**Exercise instructions**: Search the data for the word "degrees". Reproduce every line where it is found.
Top of Given information
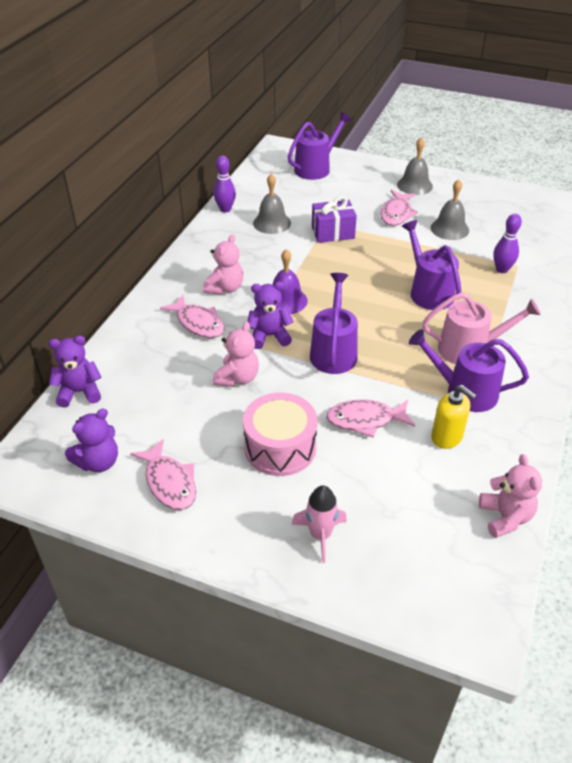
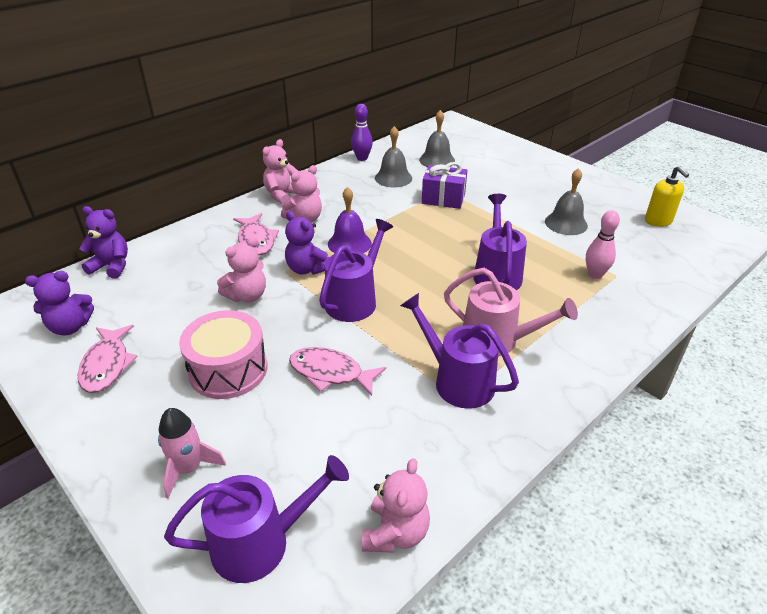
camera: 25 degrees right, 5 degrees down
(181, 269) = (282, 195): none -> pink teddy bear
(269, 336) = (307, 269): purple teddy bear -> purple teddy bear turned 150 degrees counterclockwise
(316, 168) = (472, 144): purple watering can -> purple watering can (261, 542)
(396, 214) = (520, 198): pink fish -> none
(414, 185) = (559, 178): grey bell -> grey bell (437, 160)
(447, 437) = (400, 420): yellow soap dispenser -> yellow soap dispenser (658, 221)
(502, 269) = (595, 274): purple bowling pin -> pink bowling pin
Bottom of Given information
Top of Given information
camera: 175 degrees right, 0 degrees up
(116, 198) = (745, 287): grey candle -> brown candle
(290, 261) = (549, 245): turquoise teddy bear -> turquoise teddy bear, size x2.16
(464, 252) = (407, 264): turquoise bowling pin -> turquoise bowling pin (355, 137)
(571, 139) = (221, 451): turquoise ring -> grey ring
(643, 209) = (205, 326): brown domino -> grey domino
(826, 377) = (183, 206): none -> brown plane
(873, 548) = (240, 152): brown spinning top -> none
Bottom of Given information
**Your solution**:
camera: 25 degrees right, 5 degrees down
(269, 336) = (307, 269): purple teddy bear -> purple teddy bear turned 150 degrees counterclockwise
camera: 175 degrees right, 0 degrees up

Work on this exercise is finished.